* Your task: Among the lines below, copy exactly those from the one with "(149, 437) = (224, 157): turquoise" through the one with "(521, 247) = (453, 281): none", counting both ends.

* Entries taken from a collection:
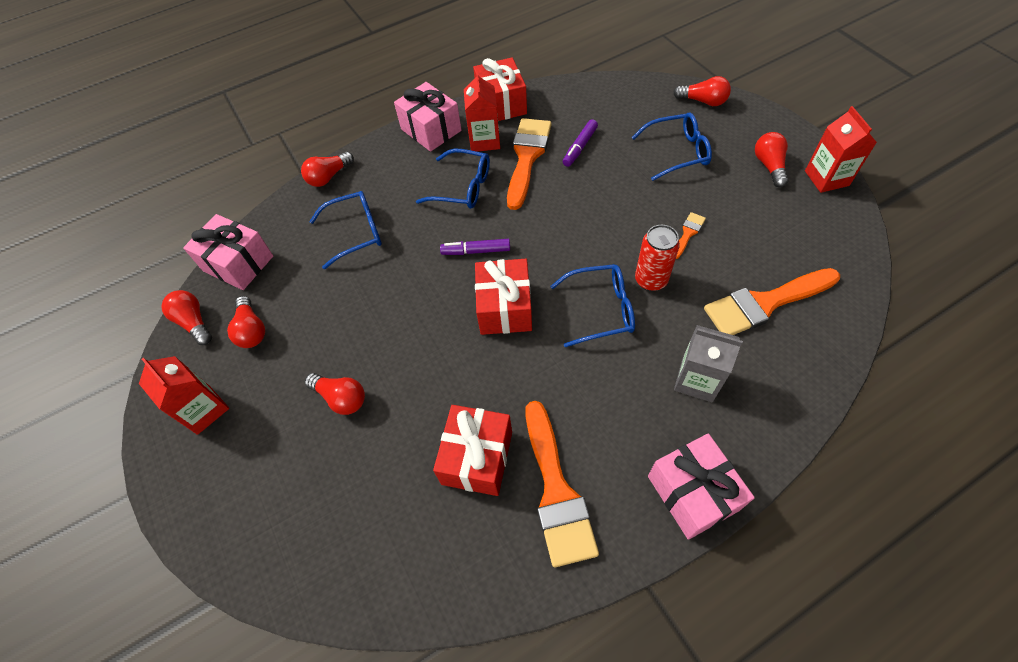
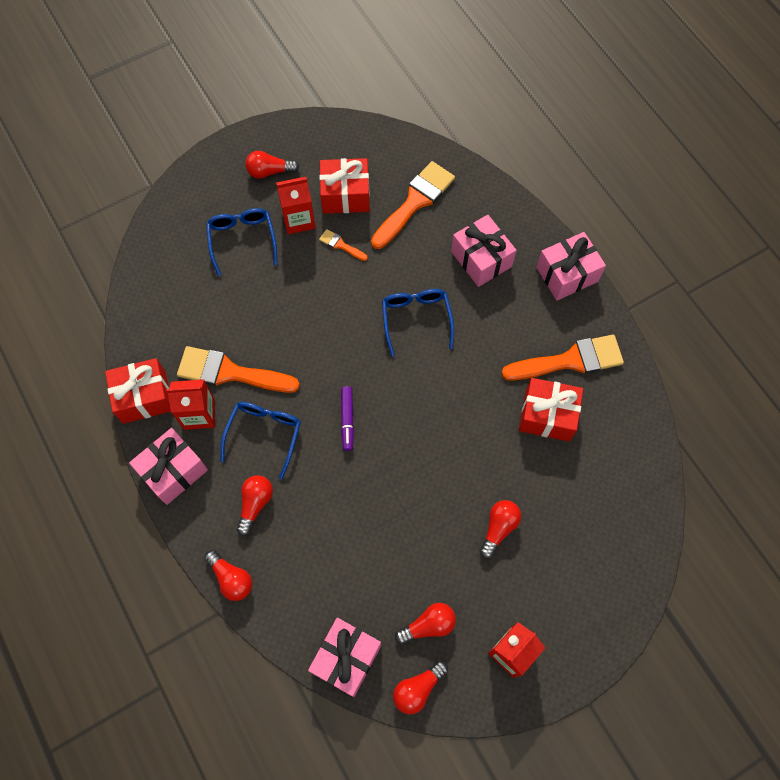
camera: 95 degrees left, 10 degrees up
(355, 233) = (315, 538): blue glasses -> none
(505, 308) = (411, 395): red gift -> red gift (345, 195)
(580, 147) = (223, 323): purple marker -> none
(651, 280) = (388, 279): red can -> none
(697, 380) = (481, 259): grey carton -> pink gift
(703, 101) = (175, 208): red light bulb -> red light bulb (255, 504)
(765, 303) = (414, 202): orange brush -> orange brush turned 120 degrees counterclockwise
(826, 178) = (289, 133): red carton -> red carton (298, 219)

...

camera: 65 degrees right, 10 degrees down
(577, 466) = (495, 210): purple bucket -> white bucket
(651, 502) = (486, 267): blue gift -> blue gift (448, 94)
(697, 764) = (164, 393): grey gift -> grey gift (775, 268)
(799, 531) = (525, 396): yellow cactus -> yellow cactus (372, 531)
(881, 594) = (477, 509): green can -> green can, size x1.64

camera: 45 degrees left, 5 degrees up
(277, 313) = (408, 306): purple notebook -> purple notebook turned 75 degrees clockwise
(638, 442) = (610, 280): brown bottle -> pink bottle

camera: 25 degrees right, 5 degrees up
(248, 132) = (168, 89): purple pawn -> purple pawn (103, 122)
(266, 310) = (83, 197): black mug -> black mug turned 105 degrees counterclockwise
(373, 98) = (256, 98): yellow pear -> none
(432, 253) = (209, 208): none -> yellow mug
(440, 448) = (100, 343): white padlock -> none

==

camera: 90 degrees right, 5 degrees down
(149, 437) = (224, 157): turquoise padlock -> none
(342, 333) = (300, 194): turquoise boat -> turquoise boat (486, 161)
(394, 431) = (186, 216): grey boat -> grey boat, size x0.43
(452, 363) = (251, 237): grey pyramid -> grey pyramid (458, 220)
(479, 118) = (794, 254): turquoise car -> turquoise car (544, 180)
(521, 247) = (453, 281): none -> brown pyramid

* Finished exercise:
(149, 437) = (224, 157): turquoise padlock -> none
(342, 333) = (300, 194): turquoise boat -> turquoise boat (486, 161)
(394, 431) = (186, 216): grey boat -> grey boat, size x0.43
(452, 363) = (251, 237): grey pyramid -> grey pyramid (458, 220)
(479, 118) = (794, 254): turquoise car -> turquoise car (544, 180)
(521, 247) = (453, 281): none -> brown pyramid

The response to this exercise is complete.